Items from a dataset

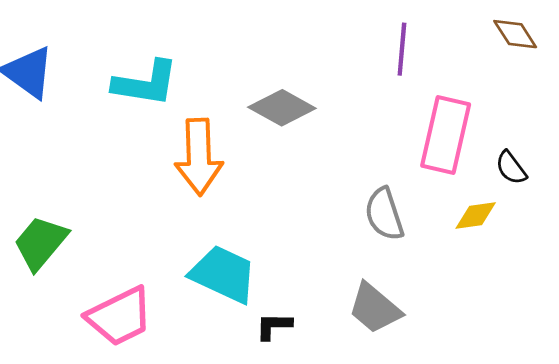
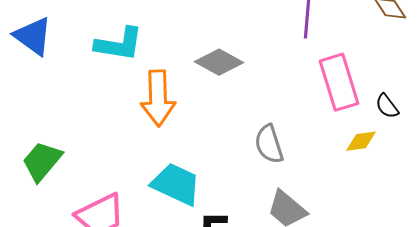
pink rectangle: (446, 135) -> (339, 82), turned -30
gray semicircle: (384, 214) -> (269, 144), moved

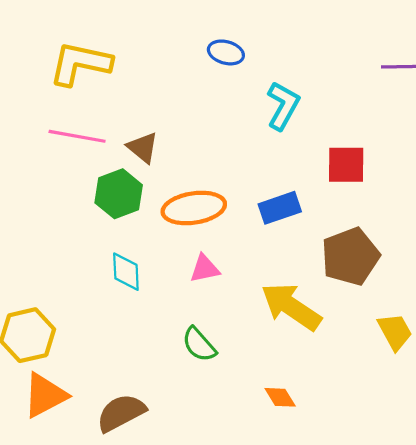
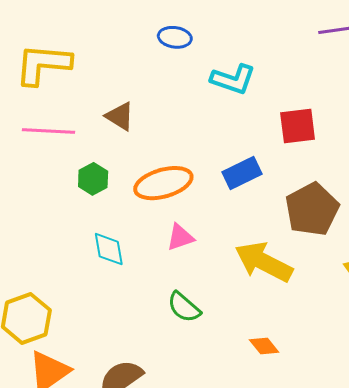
cyan L-shape: (283, 106) -> (233, 79), turned 87
brown triangle: (143, 148) -> (120, 116), moved
green hexagon: (119, 194) -> (93, 179), size x0.7

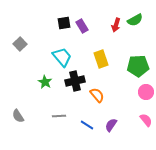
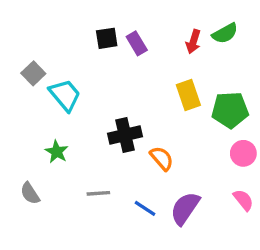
cyan trapezoid: (62, 57) -> (65, 95), moved
yellow rectangle: (101, 59) -> (188, 95), moved
green star: (45, 82) -> (57, 152), moved
purple semicircle: (111, 125) -> (185, 208), size x1.5

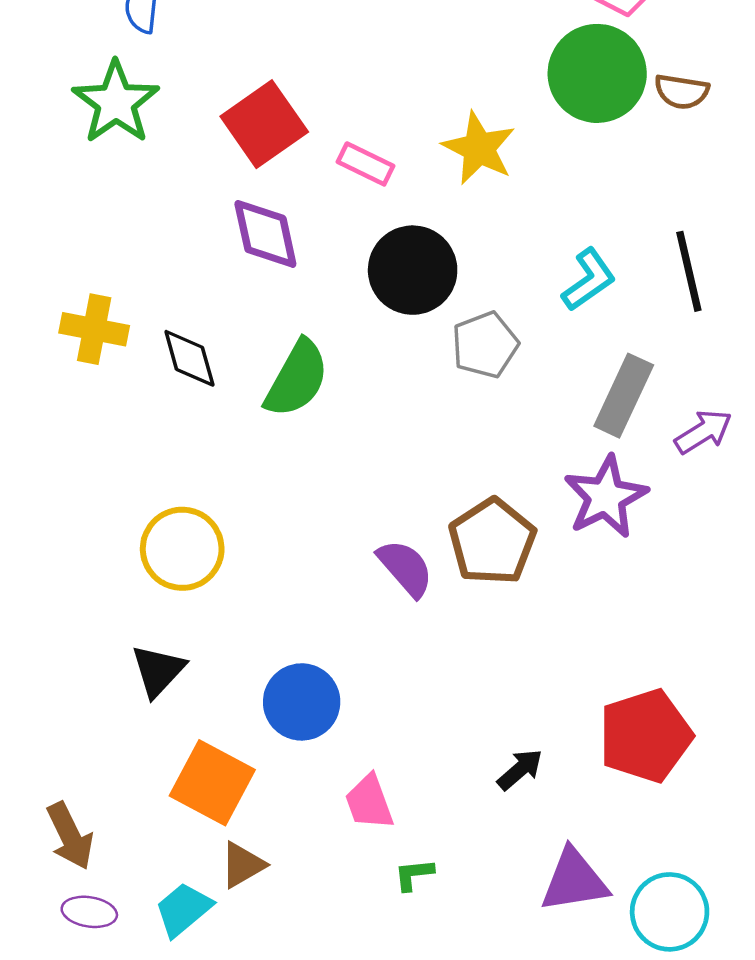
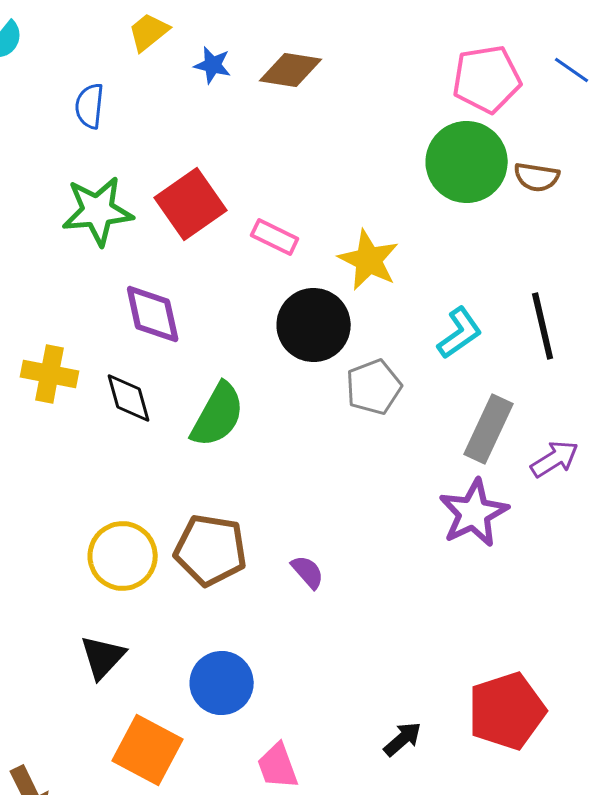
green star: (116, 102) -> (98, 211), moved, turned 30
yellow star: (479, 148) -> (369, 260), moved
purple diamond: (265, 234) -> (153, 314), moved
brown pentagon: (492, 542) -> (211, 550), moved, turned -30
purple semicircle: (405, 568) -> (308, 572), size x0.7

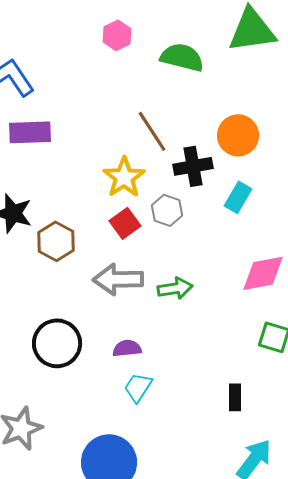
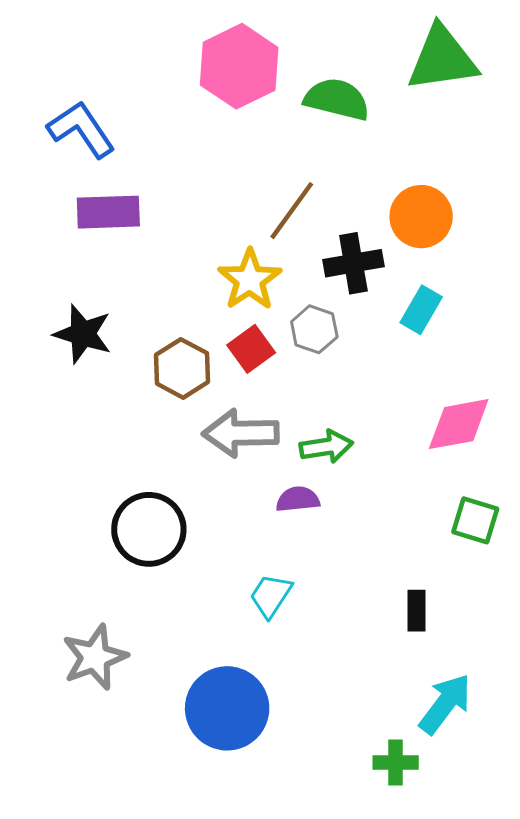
pink hexagon: (117, 35) -> (239, 66), size x1.8
brown line: (152, 131) -> (292, 211), turned 69
brown hexagon: (56, 241) -> (182, 368), moved
purple semicircle: (127, 348) -> (298, 499), moved

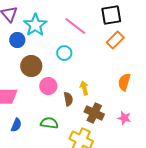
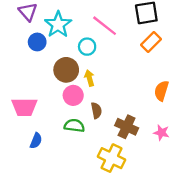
cyan circle: (64, 53) -> (87, 47), moved
brown circle: (31, 66) -> (66, 70), moved
yellow arrow: (84, 88) -> (89, 78), moved
green semicircle: (49, 123) -> (74, 126), moved

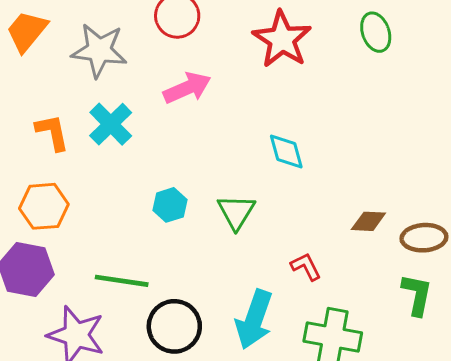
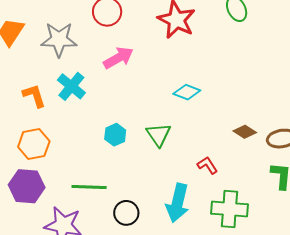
cyan diamond: (286, 151) -> (187, 92), turned -48
brown diamond: (368, 221) -> (245, 132), turned 35
black circle: (174, 326) -> (126, 213), size x0.7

YOUR OBJECTIVE
Pictures stay out of the copy. Reproduce exactly the lines from the one containing "cyan circle: (64, 53) -> (87, 47), moved" through the last line of the records above, both included.

ANSWER TO THIS PROBLEM
cyan circle: (64, 53) -> (87, 47), moved
brown circle: (31, 66) -> (66, 70), moved
yellow arrow: (84, 88) -> (89, 78), moved
green semicircle: (49, 123) -> (74, 126), moved

cyan diamond: (286, 151) -> (187, 92), turned -48
brown diamond: (368, 221) -> (245, 132), turned 35
black circle: (174, 326) -> (126, 213), size x0.7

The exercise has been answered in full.